Exercise brief:
Word for word, output the data, with none of its pictures.

:: Data for review

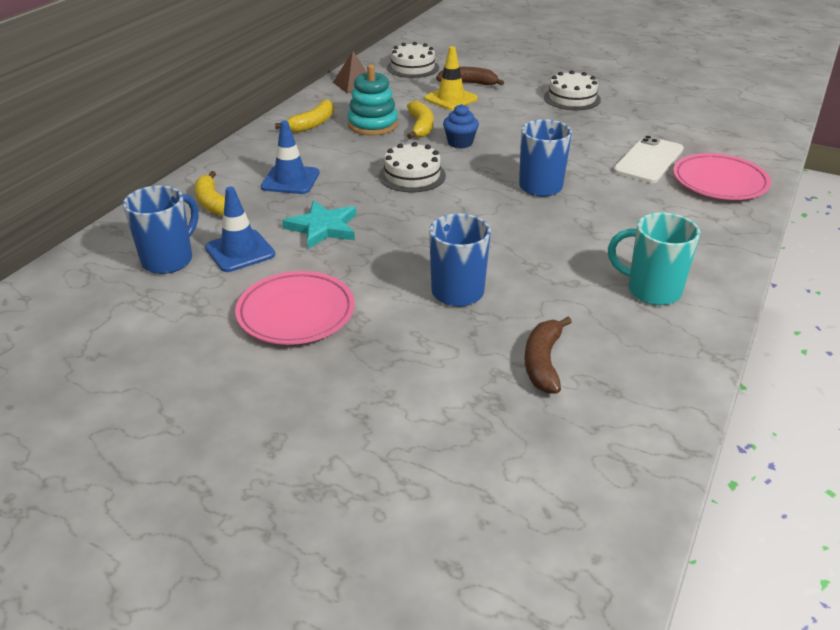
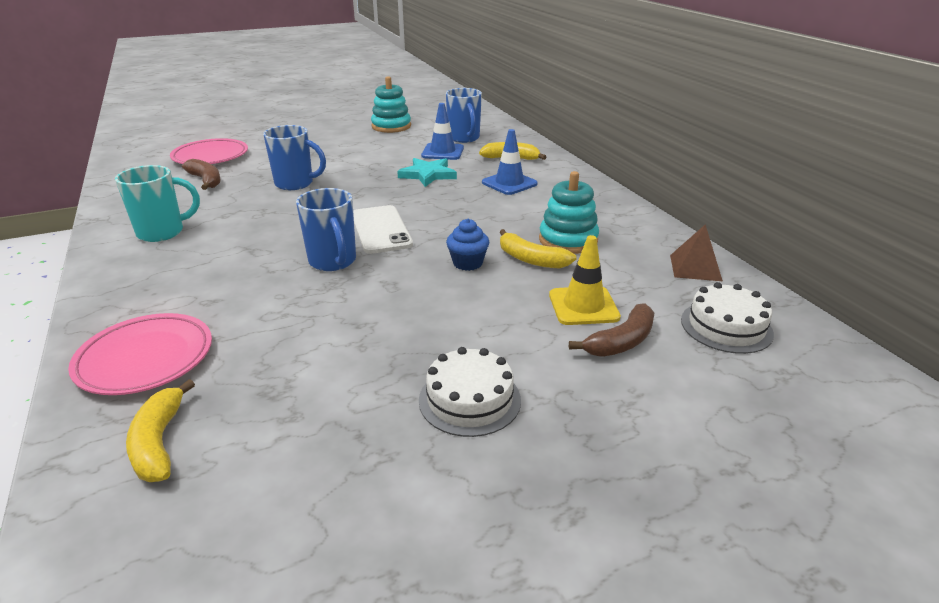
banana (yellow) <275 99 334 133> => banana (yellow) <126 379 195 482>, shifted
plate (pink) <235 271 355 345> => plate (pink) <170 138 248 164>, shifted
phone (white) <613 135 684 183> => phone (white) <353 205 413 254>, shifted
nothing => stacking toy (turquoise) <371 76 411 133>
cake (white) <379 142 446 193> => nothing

::::

Exercise response:
banana (yellow) <275 99 334 133> => banana (yellow) <126 379 195 482>, shifted
plate (pink) <235 271 355 345> => plate (pink) <170 138 248 164>, shifted
phone (white) <613 135 684 183> => phone (white) <353 205 413 254>, shifted
nothing => stacking toy (turquoise) <371 76 411 133>
cake (white) <379 142 446 193> => nothing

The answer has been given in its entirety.